Raw data Block Start

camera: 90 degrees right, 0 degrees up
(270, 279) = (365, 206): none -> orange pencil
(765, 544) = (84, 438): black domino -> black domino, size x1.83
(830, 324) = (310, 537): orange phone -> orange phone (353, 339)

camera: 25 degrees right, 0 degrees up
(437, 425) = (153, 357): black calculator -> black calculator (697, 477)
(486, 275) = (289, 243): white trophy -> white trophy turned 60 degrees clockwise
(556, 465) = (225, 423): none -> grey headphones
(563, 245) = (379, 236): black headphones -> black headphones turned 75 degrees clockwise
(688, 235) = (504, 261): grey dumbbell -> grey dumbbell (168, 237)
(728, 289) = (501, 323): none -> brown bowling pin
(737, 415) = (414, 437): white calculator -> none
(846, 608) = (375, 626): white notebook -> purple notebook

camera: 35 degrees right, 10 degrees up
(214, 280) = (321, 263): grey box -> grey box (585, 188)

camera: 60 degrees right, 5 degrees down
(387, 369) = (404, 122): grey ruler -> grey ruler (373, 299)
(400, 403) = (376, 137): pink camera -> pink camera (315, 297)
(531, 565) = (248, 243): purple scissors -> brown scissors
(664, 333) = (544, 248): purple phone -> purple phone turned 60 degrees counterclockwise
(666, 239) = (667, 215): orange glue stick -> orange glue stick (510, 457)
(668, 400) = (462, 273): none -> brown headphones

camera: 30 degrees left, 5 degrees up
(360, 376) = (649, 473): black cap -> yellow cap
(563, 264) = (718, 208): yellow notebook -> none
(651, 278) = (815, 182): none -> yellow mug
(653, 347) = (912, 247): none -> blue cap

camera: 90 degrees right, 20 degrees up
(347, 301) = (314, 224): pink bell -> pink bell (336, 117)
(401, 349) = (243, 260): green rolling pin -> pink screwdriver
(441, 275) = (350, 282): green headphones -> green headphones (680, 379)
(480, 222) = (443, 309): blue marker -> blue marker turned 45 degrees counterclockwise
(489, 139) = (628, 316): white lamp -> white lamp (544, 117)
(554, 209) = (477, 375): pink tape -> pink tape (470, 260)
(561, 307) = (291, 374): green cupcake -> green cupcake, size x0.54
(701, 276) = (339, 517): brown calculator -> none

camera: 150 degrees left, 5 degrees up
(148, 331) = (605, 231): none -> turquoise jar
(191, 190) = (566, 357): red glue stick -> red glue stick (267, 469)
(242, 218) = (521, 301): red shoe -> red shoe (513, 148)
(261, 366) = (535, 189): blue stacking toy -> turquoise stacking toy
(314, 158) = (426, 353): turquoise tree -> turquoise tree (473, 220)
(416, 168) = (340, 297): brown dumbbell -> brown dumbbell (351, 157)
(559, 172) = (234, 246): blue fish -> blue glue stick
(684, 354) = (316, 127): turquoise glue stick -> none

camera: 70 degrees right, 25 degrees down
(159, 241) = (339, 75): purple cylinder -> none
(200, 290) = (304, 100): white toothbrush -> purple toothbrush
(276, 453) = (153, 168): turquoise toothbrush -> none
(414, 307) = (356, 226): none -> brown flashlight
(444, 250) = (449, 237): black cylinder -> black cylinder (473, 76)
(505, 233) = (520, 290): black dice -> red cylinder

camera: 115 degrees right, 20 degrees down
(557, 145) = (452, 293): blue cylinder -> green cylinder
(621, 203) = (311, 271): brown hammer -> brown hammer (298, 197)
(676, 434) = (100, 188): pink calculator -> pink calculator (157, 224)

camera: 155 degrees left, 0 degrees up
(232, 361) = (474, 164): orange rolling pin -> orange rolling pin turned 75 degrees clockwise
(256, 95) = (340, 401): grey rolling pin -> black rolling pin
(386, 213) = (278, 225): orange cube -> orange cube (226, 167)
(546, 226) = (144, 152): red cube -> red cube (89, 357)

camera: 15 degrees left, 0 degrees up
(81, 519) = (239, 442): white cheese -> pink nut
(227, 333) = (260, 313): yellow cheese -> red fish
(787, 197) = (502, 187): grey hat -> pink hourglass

Raw data Block End

An exact transcription of all the records is required.

camera: 90 degrees right, 0 degrees up
(270, 279) = (365, 206): none -> orange pencil
(765, 544) = (84, 438): black domino -> black domino, size x1.83
(830, 324) = (310, 537): orange phone -> orange phone (353, 339)

camera: 25 degrees right, 0 degrees up
(437, 425) = (153, 357): black calculator -> black calculator (697, 477)
(486, 275) = (289, 243): white trophy -> white trophy turned 60 degrees clockwise
(556, 465) = (225, 423): none -> grey headphones
(563, 245) = (379, 236): black headphones -> black headphones turned 75 degrees clockwise
(688, 235) = (504, 261): grey dumbbell -> grey dumbbell (168, 237)
(728, 289) = (501, 323): none -> brown bowling pin
(737, 415) = (414, 437): white calculator -> none
(846, 608) = (375, 626): white notebook -> purple notebook

camera: 35 degrees right, 10 degrees up
(214, 280) = (321, 263): grey box -> grey box (585, 188)

camera: 60 degrees right, 5 degrees down
(387, 369) = (404, 122): grey ruler -> grey ruler (373, 299)
(400, 403) = (376, 137): pink camera -> pink camera (315, 297)
(531, 565) = (248, 243): purple scissors -> brown scissors
(664, 333) = (544, 248): purple phone -> purple phone turned 60 degrees counterclockwise
(666, 239) = (667, 215): orange glue stick -> orange glue stick (510, 457)
(668, 400) = (462, 273): none -> brown headphones

camera: 30 degrees left, 5 degrees up
(360, 376) = (649, 473): black cap -> yellow cap
(563, 264) = (718, 208): yellow notebook -> none
(651, 278) = (815, 182): none -> yellow mug
(653, 347) = (912, 247): none -> blue cap

camera: 90 degrees right, 20 degrees up
(347, 301) = (314, 224): pink bell -> pink bell (336, 117)
(401, 349) = (243, 260): green rolling pin -> pink screwdriver
(441, 275) = (350, 282): green headphones -> green headphones (680, 379)
(480, 222) = (443, 309): blue marker -> blue marker turned 45 degrees counterclockwise
(489, 139) = (628, 316): white lamp -> white lamp (544, 117)
(554, 209) = (477, 375): pink tape -> pink tape (470, 260)
(561, 307) = (291, 374): green cupcake -> green cupcake, size x0.54
(701, 276) = (339, 517): brown calculator -> none

camera: 150 degrees left, 5 degrees up
(148, 331) = (605, 231): none -> turquoise jar
(191, 190) = (566, 357): red glue stick -> red glue stick (267, 469)
(242, 218) = (521, 301): red shoe -> red shoe (513, 148)
(261, 366) = (535, 189): blue stacking toy -> turquoise stacking toy
(314, 158) = (426, 353): turquoise tree -> turquoise tree (473, 220)
(416, 168) = (340, 297): brown dumbbell -> brown dumbbell (351, 157)
(559, 172) = (234, 246): blue fish -> blue glue stick
(684, 354) = (316, 127): turquoise glue stick -> none

camera: 70 degrees right, 25 degrees down
(159, 241) = (339, 75): purple cylinder -> none
(200, 290) = (304, 100): white toothbrush -> purple toothbrush
(276, 453) = (153, 168): turquoise toothbrush -> none
(414, 307) = (356, 226): none -> brown flashlight
(444, 250) = (449, 237): black cylinder -> black cylinder (473, 76)
(505, 233) = (520, 290): black dice -> red cylinder

camera: 115 degrees right, 20 degrees down
(557, 145) = (452, 293): blue cylinder -> green cylinder
(621, 203) = (311, 271): brown hammer -> brown hammer (298, 197)
(676, 434) = (100, 188): pink calculator -> pink calculator (157, 224)

camera: 155 degrees left, 0 degrees up
(232, 361) = (474, 164): orange rolling pin -> orange rolling pin turned 75 degrees clockwise
(256, 95) = (340, 401): grey rolling pin -> black rolling pin
(386, 213) = (278, 225): orange cube -> orange cube (226, 167)
(546, 226) = (144, 152): red cube -> red cube (89, 357)

camera: 15 degrees left, 0 degrees up
(81, 519) = (239, 442): white cheese -> pink nut
(227, 333) = (260, 313): yellow cheese -> red fish
(787, 197) = (502, 187): grey hat -> pink hourglass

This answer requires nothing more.